__Task to carry out__: Print exactly the lines from the one containing "light bulb (purple) (202,434,266,471)" through the last line of the listing, both included.

__Collected material__:
◆ ◆ ◆ ◆ ◆

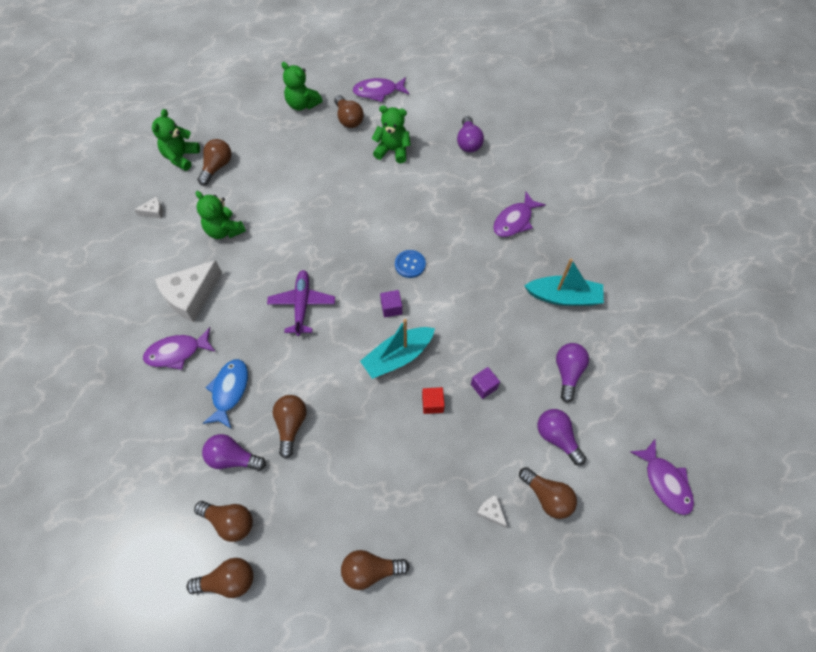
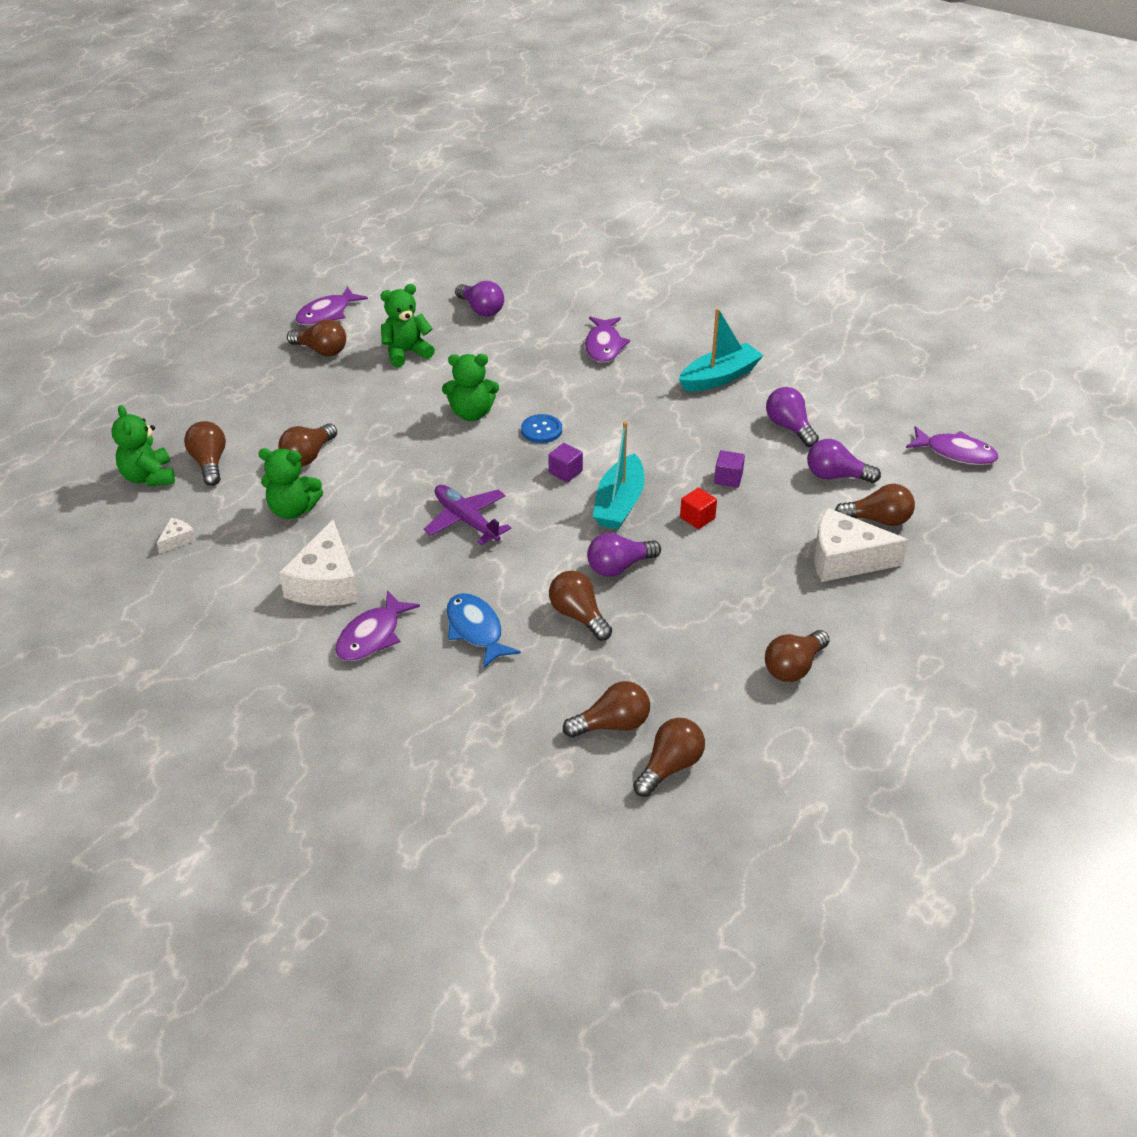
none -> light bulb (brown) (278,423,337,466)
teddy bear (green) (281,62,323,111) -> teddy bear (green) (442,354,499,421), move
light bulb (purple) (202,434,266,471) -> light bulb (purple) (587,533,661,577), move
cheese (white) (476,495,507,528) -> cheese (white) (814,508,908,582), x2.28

◆ ◆ ◆ ◆ ◆

__Task solution__:
light bulb (purple) (202,434,266,471) -> light bulb (purple) (587,533,661,577), move
cheese (white) (476,495,507,528) -> cheese (white) (814,508,908,582), x2.28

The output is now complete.